● GOAL OF THE EXERCISE: Only a number is required: how many lines of the material contain the word "yellow"?

Top of EXERCISE INPUTS

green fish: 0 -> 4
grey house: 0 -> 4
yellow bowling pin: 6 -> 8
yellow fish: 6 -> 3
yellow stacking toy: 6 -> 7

Bottom of EXERCISE INPUTS
Top of EXERCISE INPUTS

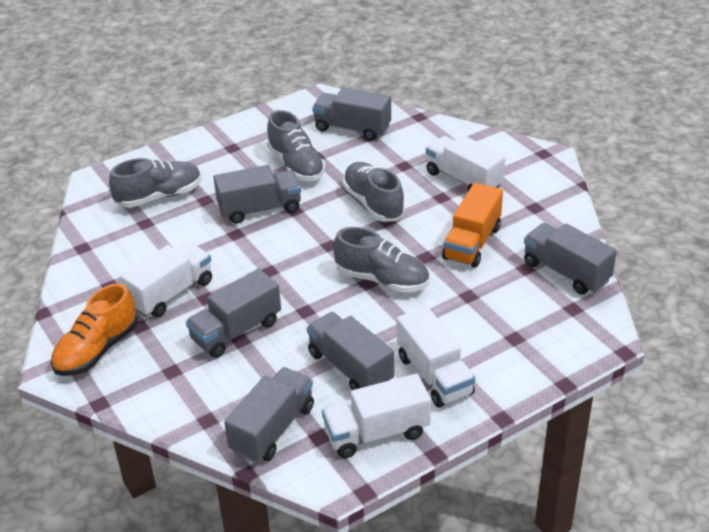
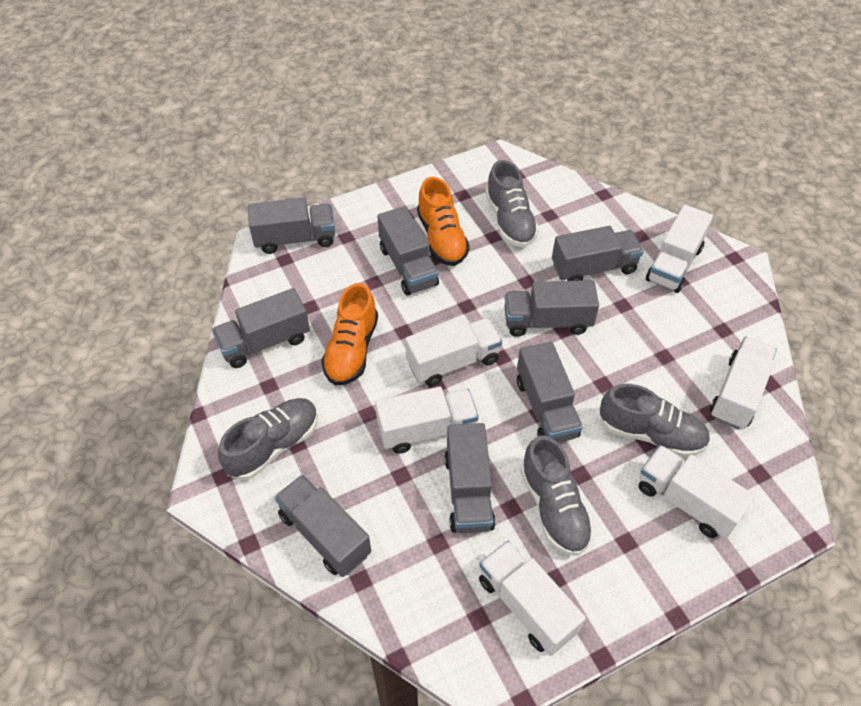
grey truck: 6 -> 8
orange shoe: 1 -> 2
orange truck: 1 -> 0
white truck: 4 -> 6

Bottom of EXERCISE INPUTS

● EXERCISE OUTPUT: 3